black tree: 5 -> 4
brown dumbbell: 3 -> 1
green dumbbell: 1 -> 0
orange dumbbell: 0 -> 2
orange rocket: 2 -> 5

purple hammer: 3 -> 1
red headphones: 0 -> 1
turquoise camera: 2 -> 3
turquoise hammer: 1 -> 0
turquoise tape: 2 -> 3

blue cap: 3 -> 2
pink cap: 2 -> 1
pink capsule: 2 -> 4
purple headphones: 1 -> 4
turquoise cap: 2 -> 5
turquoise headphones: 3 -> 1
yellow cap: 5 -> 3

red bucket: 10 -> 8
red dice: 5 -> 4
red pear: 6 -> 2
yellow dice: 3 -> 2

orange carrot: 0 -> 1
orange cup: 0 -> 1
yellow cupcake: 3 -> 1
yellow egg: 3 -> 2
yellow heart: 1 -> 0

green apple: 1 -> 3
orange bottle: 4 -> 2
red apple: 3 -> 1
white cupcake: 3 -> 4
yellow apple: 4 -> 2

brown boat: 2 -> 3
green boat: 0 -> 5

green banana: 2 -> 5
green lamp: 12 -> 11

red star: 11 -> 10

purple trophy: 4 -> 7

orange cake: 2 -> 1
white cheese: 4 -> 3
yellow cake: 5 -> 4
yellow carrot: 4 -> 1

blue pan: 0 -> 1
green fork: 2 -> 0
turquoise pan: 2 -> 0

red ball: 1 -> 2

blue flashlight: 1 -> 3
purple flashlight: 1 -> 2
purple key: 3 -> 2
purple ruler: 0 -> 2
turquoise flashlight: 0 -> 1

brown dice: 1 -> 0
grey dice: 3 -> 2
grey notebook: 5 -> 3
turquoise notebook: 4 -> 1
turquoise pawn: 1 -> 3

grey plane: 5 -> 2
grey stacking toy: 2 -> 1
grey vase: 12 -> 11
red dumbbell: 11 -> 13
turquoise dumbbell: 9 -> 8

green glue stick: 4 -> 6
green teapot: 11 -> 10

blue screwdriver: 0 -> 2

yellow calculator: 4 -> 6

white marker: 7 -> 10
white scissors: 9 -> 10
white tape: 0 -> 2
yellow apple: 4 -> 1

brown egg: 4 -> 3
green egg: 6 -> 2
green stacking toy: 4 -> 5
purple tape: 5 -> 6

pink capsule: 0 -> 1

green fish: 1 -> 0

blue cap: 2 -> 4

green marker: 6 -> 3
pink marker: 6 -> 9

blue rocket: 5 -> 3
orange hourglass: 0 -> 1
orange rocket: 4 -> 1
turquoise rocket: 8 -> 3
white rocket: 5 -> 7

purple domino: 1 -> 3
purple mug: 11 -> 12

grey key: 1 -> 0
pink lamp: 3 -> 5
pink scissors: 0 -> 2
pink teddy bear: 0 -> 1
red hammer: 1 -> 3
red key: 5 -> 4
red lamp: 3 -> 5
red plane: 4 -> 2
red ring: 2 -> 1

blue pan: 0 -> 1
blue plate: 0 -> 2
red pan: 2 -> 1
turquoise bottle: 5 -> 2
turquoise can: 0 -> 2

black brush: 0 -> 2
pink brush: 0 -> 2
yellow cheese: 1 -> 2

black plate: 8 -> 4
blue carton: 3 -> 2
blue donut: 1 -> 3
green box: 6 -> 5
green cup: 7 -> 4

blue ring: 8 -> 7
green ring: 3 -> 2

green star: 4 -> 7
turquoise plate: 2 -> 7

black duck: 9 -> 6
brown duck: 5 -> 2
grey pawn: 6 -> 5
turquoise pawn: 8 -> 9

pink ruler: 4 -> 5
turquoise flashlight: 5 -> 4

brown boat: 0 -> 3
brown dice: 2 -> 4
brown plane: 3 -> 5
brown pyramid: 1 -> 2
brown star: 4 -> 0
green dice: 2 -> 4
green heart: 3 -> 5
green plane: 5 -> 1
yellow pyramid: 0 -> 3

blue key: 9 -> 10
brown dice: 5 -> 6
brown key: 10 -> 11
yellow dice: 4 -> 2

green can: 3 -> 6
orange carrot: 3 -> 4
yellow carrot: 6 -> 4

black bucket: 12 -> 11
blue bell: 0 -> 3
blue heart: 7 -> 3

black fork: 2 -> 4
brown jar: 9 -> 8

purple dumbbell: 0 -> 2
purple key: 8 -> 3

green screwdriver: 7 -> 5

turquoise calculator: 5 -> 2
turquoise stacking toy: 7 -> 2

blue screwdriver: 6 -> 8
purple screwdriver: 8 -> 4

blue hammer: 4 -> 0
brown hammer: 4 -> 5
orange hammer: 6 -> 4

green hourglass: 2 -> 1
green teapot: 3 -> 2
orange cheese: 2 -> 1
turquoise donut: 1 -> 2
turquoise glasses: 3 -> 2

◇ ◇ ◇ ◇ ◇ ◇ ◇

- [INSTRUCTIONS FOR THE TASK] Output the whole listing again, keeping every line identical.

- [ANSWER TO THIS EXERCISE]
black tree: 5 -> 4
brown dumbbell: 3 -> 1
green dumbbell: 1 -> 0
orange dumbbell: 0 -> 2
orange rocket: 2 -> 5

purple hammer: 3 -> 1
red headphones: 0 -> 1
turquoise camera: 2 -> 3
turquoise hammer: 1 -> 0
turquoise tape: 2 -> 3

blue cap: 3 -> 2
pink cap: 2 -> 1
pink capsule: 2 -> 4
purple headphones: 1 -> 4
turquoise cap: 2 -> 5
turquoise headphones: 3 -> 1
yellow cap: 5 -> 3

red bucket: 10 -> 8
red dice: 5 -> 4
red pear: 6 -> 2
yellow dice: 3 -> 2

orange carrot: 0 -> 1
orange cup: 0 -> 1
yellow cupcake: 3 -> 1
yellow egg: 3 -> 2
yellow heart: 1 -> 0

green apple: 1 -> 3
orange bottle: 4 -> 2
red apple: 3 -> 1
white cupcake: 3 -> 4
yellow apple: 4 -> 2

brown boat: 2 -> 3
green boat: 0 -> 5

green banana: 2 -> 5
green lamp: 12 -> 11

red star: 11 -> 10

purple trophy: 4 -> 7

orange cake: 2 -> 1
white cheese: 4 -> 3
yellow cake: 5 -> 4
yellow carrot: 4 -> 1

blue pan: 0 -> 1
green fork: 2 -> 0
turquoise pan: 2 -> 0

red ball: 1 -> 2

blue flashlight: 1 -> 3
purple flashlight: 1 -> 2
purple key: 3 -> 2
purple ruler: 0 -> 2
turquoise flashlight: 0 -> 1

brown dice: 1 -> 0
grey dice: 3 -> 2
grey notebook: 5 -> 3
turquoise notebook: 4 -> 1
turquoise pawn: 1 -> 3

grey plane: 5 -> 2
grey stacking toy: 2 -> 1
grey vase: 12 -> 11
red dumbbell: 11 -> 13
turquoise dumbbell: 9 -> 8

green glue stick: 4 -> 6
green teapot: 11 -> 10

blue screwdriver: 0 -> 2

yellow calculator: 4 -> 6

white marker: 7 -> 10
white scissors: 9 -> 10
white tape: 0 -> 2
yellow apple: 4 -> 1

brown egg: 4 -> 3
green egg: 6 -> 2
green stacking toy: 4 -> 5
purple tape: 5 -> 6

pink capsule: 0 -> 1

green fish: 1 -> 0

blue cap: 2 -> 4

green marker: 6 -> 3
pink marker: 6 -> 9

blue rocket: 5 -> 3
orange hourglass: 0 -> 1
orange rocket: 4 -> 1
turquoise rocket: 8 -> 3
white rocket: 5 -> 7

purple domino: 1 -> 3
purple mug: 11 -> 12

grey key: 1 -> 0
pink lamp: 3 -> 5
pink scissors: 0 -> 2
pink teddy bear: 0 -> 1
red hammer: 1 -> 3
red key: 5 -> 4
red lamp: 3 -> 5
red plane: 4 -> 2
red ring: 2 -> 1

blue pan: 0 -> 1
blue plate: 0 -> 2
red pan: 2 -> 1
turquoise bottle: 5 -> 2
turquoise can: 0 -> 2

black brush: 0 -> 2
pink brush: 0 -> 2
yellow cheese: 1 -> 2

black plate: 8 -> 4
blue carton: 3 -> 2
blue donut: 1 -> 3
green box: 6 -> 5
green cup: 7 -> 4

blue ring: 8 -> 7
green ring: 3 -> 2

green star: 4 -> 7
turquoise plate: 2 -> 7

black duck: 9 -> 6
brown duck: 5 -> 2
grey pawn: 6 -> 5
turquoise pawn: 8 -> 9

pink ruler: 4 -> 5
turquoise flashlight: 5 -> 4

brown boat: 0 -> 3
brown dice: 2 -> 4
brown plane: 3 -> 5
brown pyramid: 1 -> 2
brown star: 4 -> 0
green dice: 2 -> 4
green heart: 3 -> 5
green plane: 5 -> 1
yellow pyramid: 0 -> 3

blue key: 9 -> 10
brown dice: 5 -> 6
brown key: 10 -> 11
yellow dice: 4 -> 2

green can: 3 -> 6
orange carrot: 3 -> 4
yellow carrot: 6 -> 4

black bucket: 12 -> 11
blue bell: 0 -> 3
blue heart: 7 -> 3

black fork: 2 -> 4
brown jar: 9 -> 8

purple dumbbell: 0 -> 2
purple key: 8 -> 3

green screwdriver: 7 -> 5

turquoise calculator: 5 -> 2
turquoise stacking toy: 7 -> 2

blue screwdriver: 6 -> 8
purple screwdriver: 8 -> 4

blue hammer: 4 -> 0
brown hammer: 4 -> 5
orange hammer: 6 -> 4

green hourglass: 2 -> 1
green teapot: 3 -> 2
orange cheese: 2 -> 1
turquoise donut: 1 -> 2
turquoise glasses: 3 -> 2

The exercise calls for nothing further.